[Structured diff data]
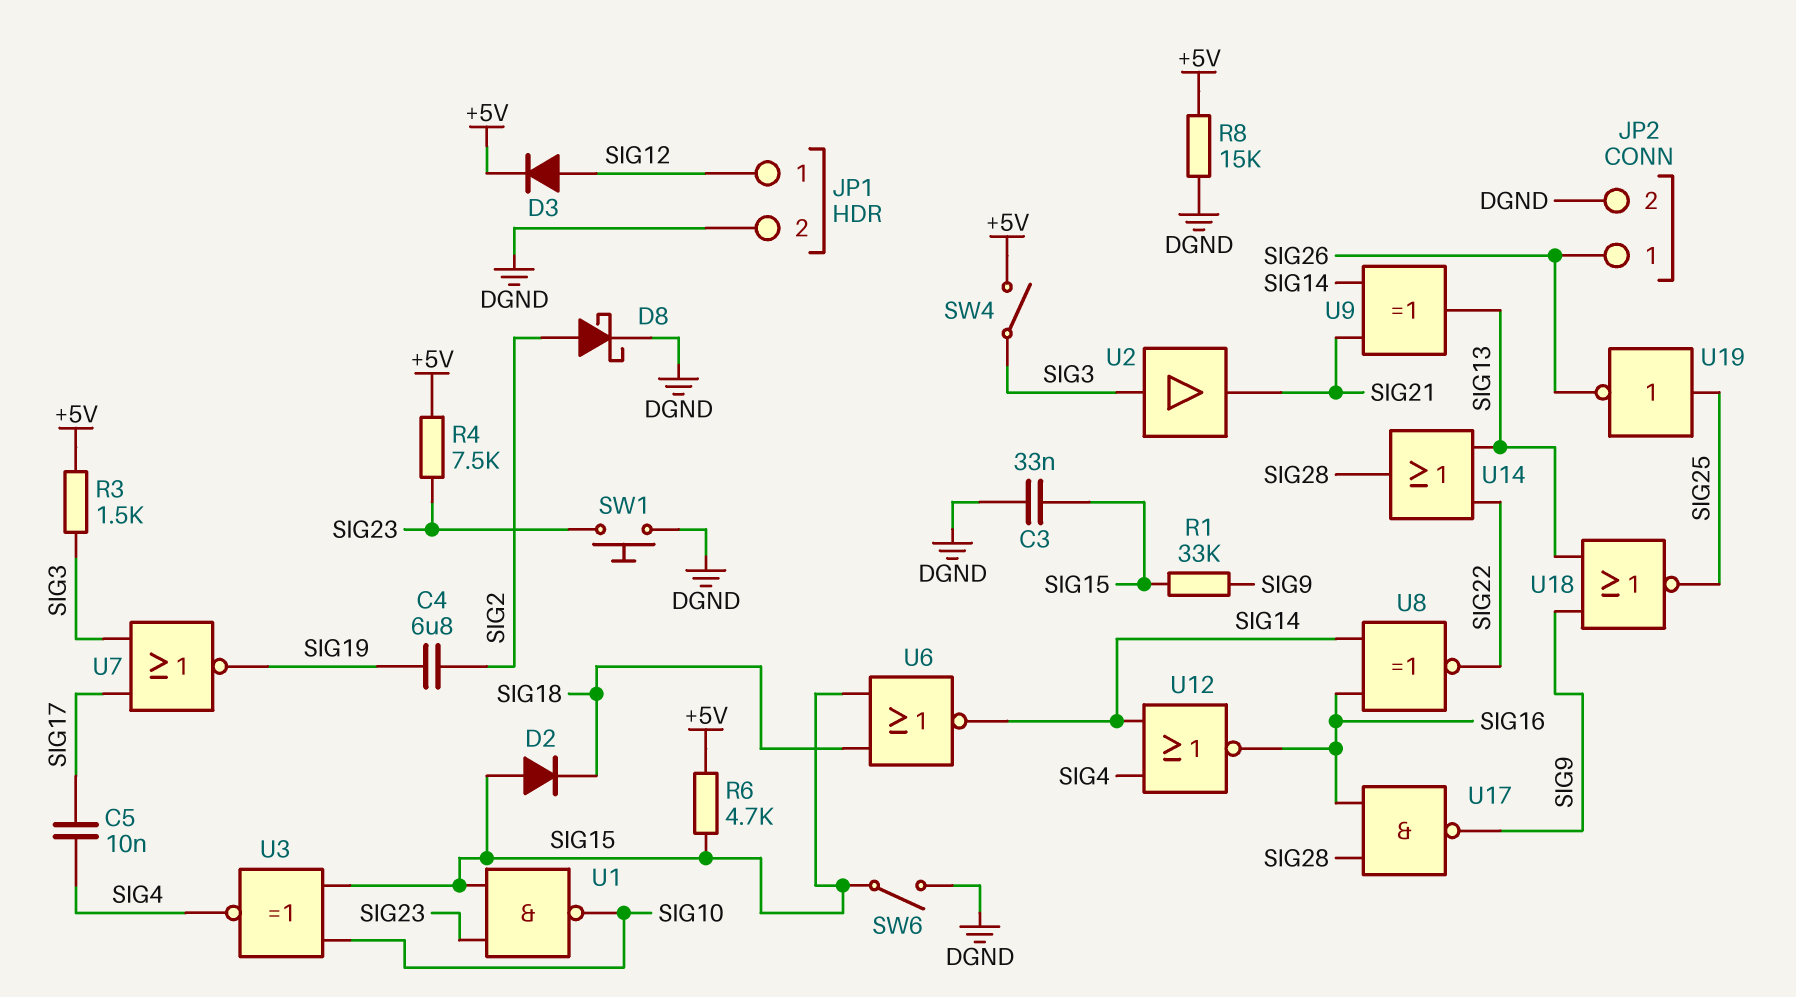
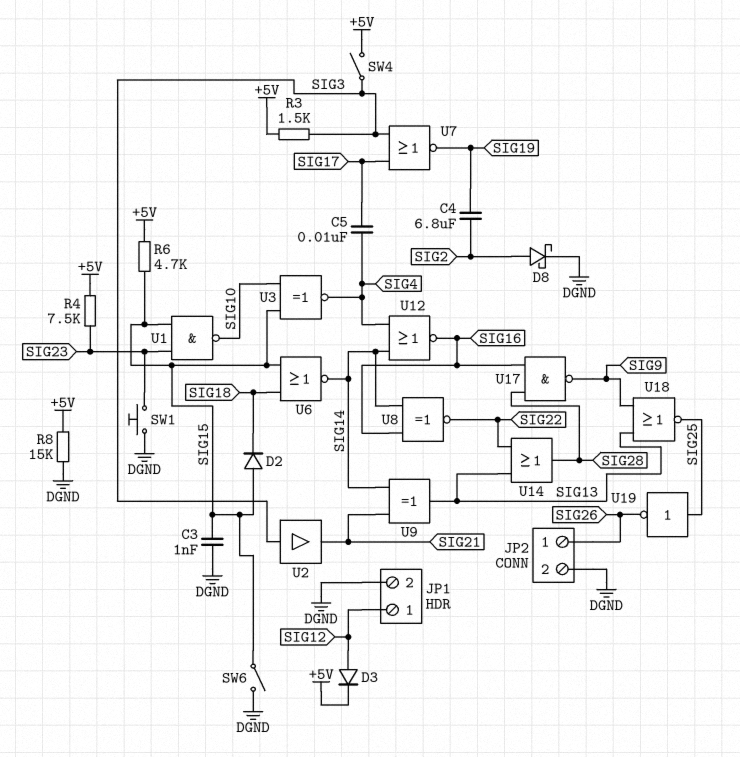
C3: 33nF (DGND, SIG15) -> 1nF (DGND, SIG15)
R1: 33k (SIG9, SIG15) -> none

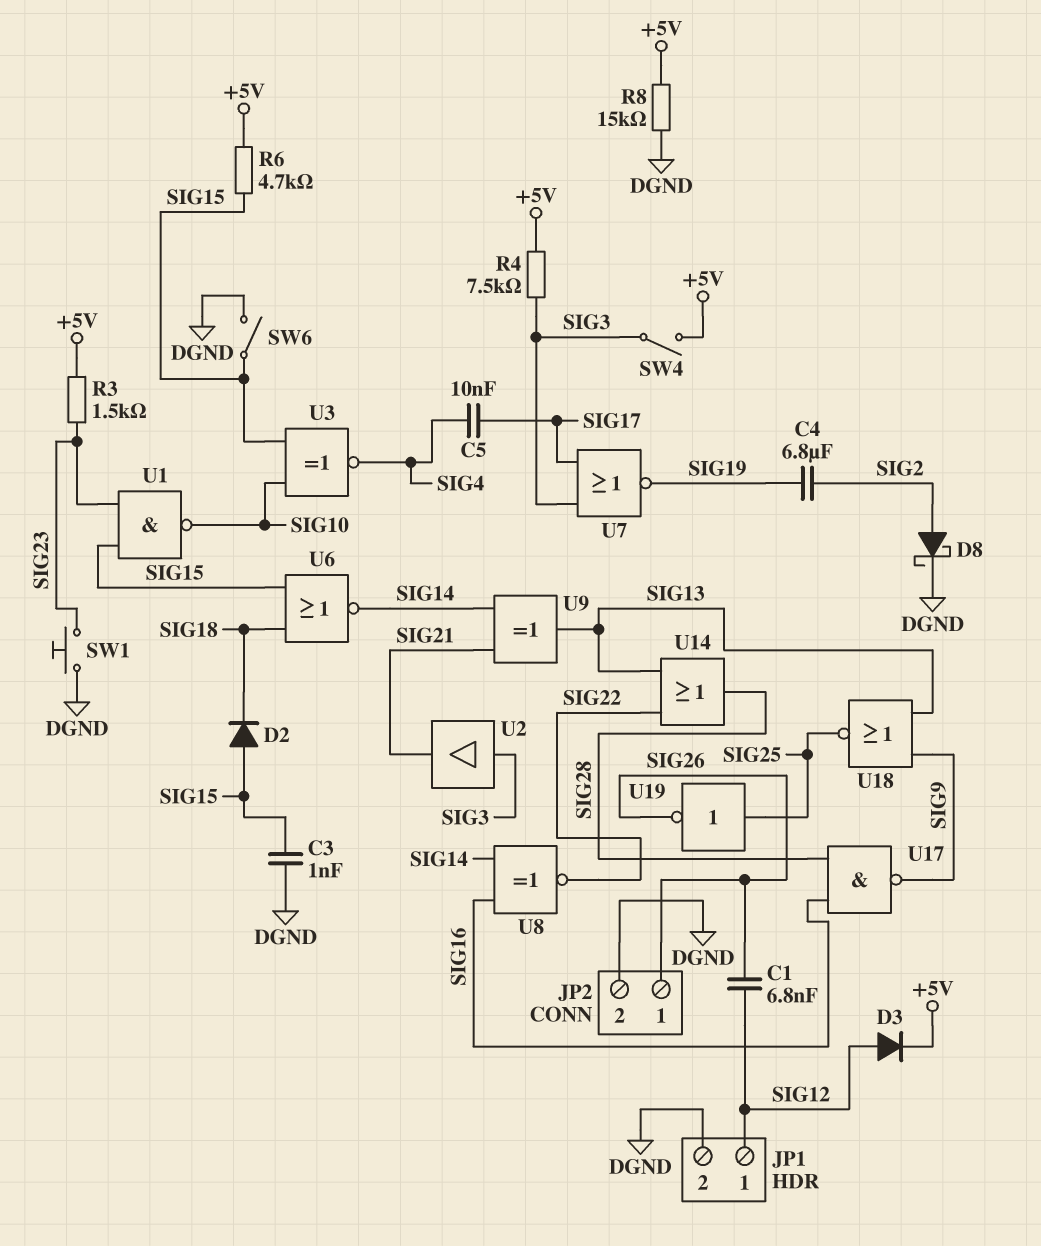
C1: none -> 6.8nF (SIG12, SIG26)
R3: 1.5k (+5V, SIG3) -> 1.5k (+5V, SIG23)
R4: 7.5k (+5V, SIG23) -> 7.5k (+5V, SIG3)
U12: NOR (in SIG4, in SIG14, out SIG16) -> none

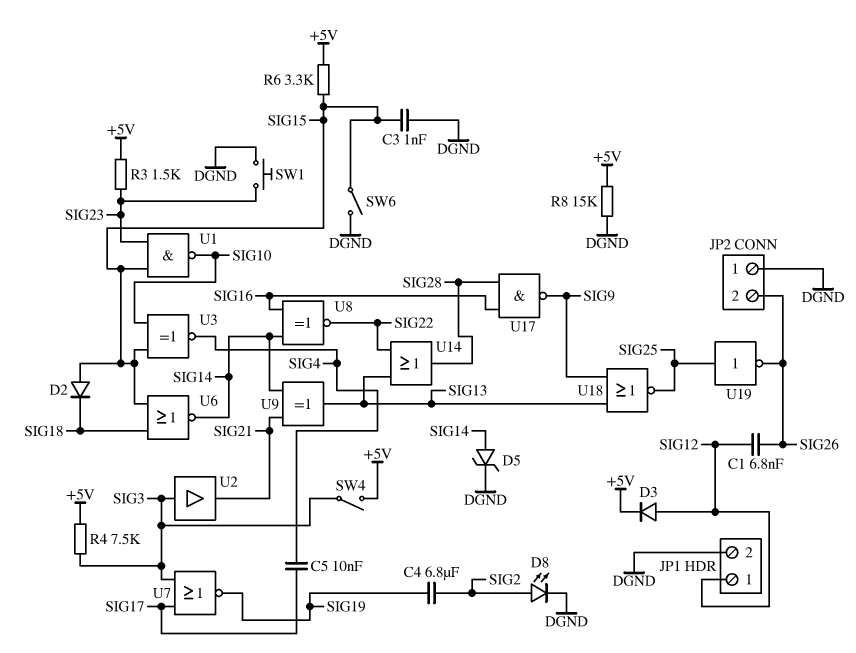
D5: none -> zener (A SIG14, K DGND)
D8: schottky (A SIG2, K DGND) -> LED (A SIG2, K DGND)
JP2 pin 1: SIG26 -> DGND
JP2 pin 2: DGND -> SIG26
R6: 4.7k (+5V, SIG15) -> 3.3k (+5V, SIG15)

• [About this exercise] The lines to copy are those above that contain "none".

• [Output below]
R1: 33k (SIG9, SIG15) -> none
C1: none -> 6.8nF (SIG12, SIG26)
U12: NOR (in SIG4, in SIG14, out SIG16) -> none
D5: none -> zener (A SIG14, K DGND)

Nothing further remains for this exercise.